### What is required
Reproduce the entries shown below only from the line with "yellow cross: (608, 581) -> (688, 587), moved" down to the line with "gray diamond: (530, 728)", keeping both end lines and copying each one exactly.

### Dataset entries
====
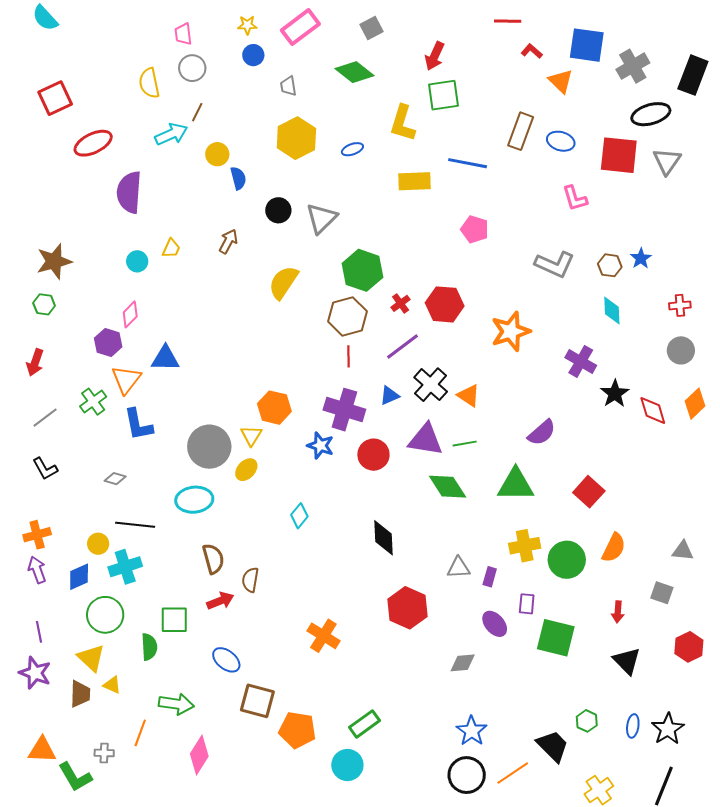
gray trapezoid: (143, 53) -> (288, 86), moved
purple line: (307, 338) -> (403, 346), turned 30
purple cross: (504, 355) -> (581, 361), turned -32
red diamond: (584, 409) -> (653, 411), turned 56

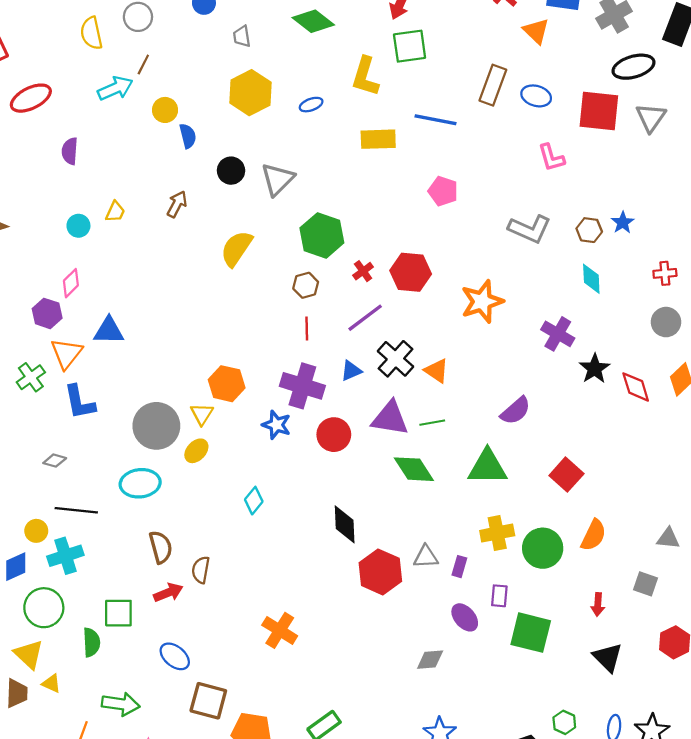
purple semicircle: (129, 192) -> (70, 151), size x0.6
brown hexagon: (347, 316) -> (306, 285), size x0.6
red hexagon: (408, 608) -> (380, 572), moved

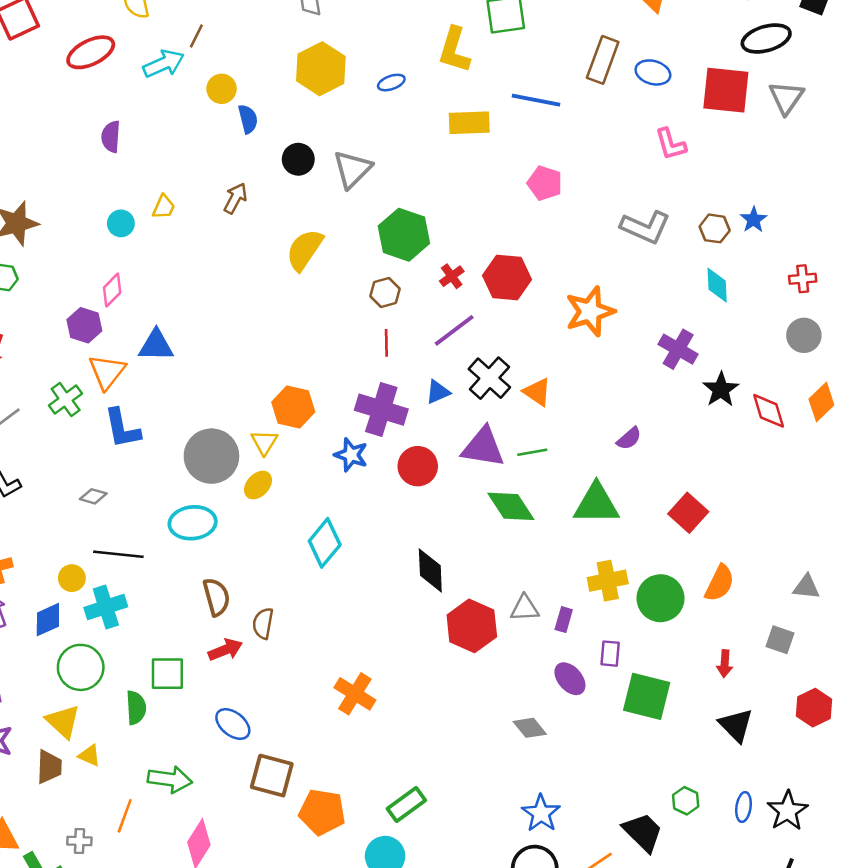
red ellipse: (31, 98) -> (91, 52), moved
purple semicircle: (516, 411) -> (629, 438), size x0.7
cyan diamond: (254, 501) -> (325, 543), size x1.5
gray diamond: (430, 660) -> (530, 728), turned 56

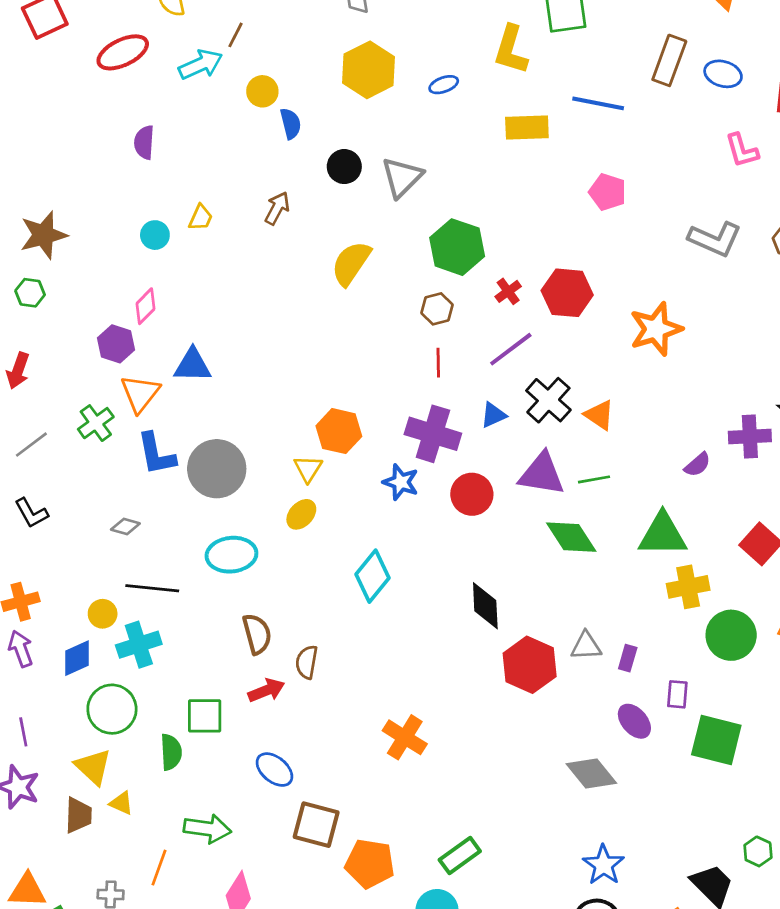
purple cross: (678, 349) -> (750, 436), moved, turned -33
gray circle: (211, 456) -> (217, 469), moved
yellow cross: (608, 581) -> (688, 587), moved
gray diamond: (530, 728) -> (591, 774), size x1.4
====
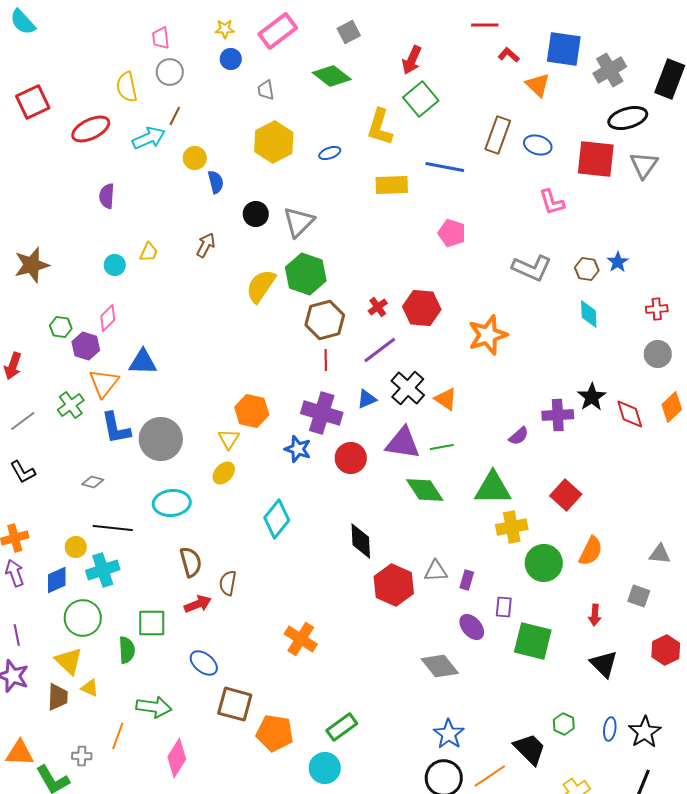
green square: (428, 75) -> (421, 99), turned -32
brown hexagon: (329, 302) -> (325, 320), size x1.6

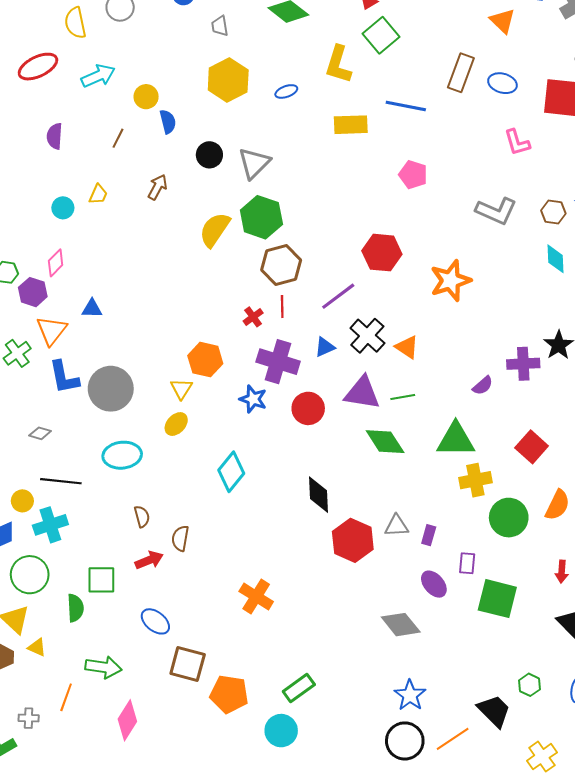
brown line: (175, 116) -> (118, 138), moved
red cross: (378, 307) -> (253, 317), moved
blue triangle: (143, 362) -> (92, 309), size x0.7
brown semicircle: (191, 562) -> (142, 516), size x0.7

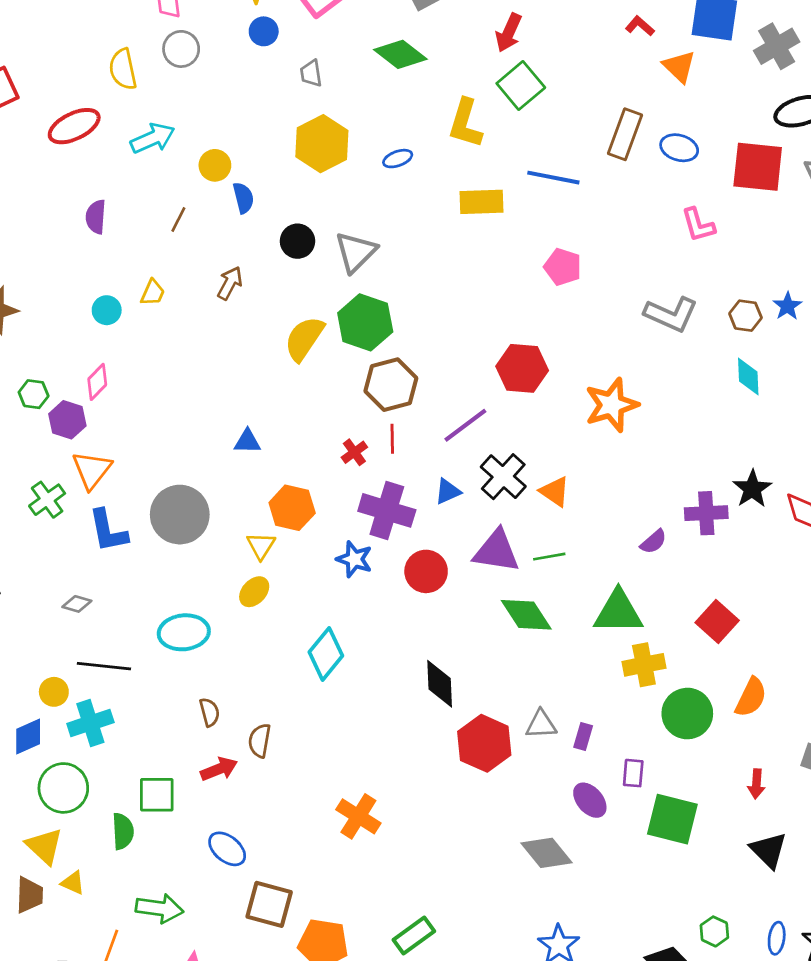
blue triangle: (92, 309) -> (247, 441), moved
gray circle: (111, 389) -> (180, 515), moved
====
### Output
yellow cross: (608, 581) -> (688, 587), moved
gray diamond: (530, 728) -> (591, 774), size x1.4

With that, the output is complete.